### WHAT IS NEEDED
From the listing below, copy out every line where the word "turquoise" appears.

### DATASET SECTION
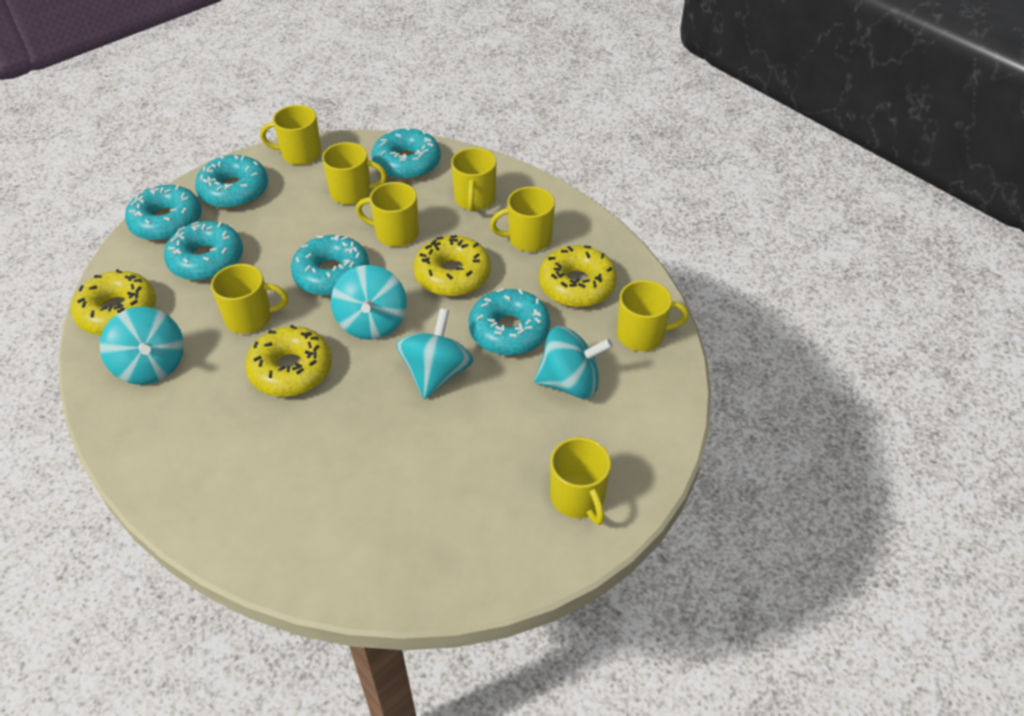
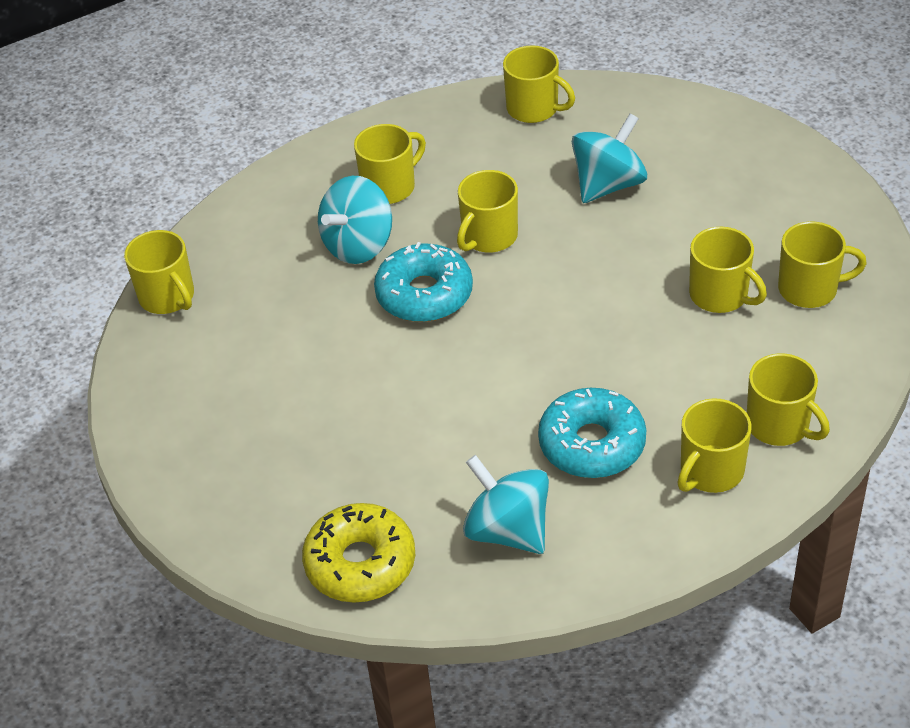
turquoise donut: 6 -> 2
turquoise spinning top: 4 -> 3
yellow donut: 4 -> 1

### TASK RESULT
turquoise donut: 6 -> 2
turquoise spinning top: 4 -> 3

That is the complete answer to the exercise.